Your instructions: Retype, word for word, every line from the one holding "camera: 20 degrees left, 5 degrees up" through the one holding "camera: 20 degrees left, 0 degrees up" in the entries below, both included, and only those lines.

Data to examine:
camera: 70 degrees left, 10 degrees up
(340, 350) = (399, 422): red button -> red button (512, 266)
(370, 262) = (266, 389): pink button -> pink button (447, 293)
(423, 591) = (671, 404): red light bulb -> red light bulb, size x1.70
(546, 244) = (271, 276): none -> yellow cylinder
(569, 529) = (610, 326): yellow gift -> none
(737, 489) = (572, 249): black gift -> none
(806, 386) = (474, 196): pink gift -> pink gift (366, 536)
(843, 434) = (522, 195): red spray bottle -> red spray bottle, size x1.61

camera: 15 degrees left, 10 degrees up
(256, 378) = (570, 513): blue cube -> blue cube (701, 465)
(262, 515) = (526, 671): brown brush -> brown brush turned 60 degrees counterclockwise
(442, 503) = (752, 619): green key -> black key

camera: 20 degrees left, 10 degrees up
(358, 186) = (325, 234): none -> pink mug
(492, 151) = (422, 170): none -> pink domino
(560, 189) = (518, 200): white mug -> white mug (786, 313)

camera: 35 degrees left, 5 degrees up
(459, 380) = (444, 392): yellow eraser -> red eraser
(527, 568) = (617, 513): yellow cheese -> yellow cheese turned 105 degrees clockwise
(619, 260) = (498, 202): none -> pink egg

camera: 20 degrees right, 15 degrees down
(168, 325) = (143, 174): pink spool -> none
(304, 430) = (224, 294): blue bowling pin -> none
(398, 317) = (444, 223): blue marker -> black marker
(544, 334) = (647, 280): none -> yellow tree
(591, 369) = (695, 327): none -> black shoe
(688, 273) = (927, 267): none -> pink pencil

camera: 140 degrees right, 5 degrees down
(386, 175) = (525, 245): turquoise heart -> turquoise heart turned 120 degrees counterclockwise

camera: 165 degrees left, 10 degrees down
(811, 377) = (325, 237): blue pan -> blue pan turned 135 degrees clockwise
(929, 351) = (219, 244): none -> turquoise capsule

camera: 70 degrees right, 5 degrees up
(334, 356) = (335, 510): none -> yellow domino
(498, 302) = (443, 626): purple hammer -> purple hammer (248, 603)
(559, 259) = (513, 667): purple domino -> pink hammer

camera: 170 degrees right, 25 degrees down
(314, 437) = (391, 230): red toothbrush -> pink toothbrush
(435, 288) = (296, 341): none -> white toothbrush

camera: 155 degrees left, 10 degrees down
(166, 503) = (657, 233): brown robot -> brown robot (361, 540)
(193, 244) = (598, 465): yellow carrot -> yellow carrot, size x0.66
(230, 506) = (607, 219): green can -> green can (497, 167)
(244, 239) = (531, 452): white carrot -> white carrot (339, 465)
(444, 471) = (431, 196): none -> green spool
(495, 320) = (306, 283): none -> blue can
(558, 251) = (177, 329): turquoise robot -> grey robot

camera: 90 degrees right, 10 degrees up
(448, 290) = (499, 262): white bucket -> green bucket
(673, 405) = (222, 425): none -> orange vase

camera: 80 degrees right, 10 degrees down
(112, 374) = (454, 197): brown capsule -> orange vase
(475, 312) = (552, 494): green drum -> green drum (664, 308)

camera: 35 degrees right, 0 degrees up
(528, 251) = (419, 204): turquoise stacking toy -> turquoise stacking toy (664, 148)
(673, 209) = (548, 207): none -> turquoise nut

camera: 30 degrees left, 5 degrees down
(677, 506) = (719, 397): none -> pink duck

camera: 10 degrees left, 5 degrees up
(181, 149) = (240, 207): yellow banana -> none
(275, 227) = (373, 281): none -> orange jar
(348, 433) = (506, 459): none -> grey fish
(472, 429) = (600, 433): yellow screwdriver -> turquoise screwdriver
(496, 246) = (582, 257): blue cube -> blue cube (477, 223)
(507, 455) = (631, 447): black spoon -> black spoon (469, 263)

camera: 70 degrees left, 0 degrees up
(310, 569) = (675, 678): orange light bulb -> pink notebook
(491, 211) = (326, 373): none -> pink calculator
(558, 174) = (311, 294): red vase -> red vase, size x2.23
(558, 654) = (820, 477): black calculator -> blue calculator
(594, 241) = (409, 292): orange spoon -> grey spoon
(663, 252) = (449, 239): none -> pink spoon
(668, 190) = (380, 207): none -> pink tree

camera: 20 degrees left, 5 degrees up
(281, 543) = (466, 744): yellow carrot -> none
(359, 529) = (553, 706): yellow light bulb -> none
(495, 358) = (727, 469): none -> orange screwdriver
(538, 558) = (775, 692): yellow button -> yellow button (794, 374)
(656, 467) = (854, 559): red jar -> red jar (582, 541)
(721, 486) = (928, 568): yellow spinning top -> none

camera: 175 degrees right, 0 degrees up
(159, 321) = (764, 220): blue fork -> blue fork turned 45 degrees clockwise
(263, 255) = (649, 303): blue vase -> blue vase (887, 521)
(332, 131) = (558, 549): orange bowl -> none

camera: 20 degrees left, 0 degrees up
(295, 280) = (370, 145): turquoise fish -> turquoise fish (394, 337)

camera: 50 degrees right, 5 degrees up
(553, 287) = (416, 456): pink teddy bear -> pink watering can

Output:
camera: 20 degrees left, 5 degrees up
(281, 543) = (466, 744): yellow carrot -> none
(359, 529) = (553, 706): yellow light bulb -> none
(495, 358) = (727, 469): none -> orange screwdriver
(538, 558) = (775, 692): yellow button -> yellow button (794, 374)
(656, 467) = (854, 559): red jar -> red jar (582, 541)
(721, 486) = (928, 568): yellow spinning top -> none

camera: 175 degrees right, 0 degrees up
(159, 321) = (764, 220): blue fork -> blue fork turned 45 degrees clockwise
(263, 255) = (649, 303): blue vase -> blue vase (887, 521)
(332, 131) = (558, 549): orange bowl -> none

camera: 20 degrees left, 0 degrees up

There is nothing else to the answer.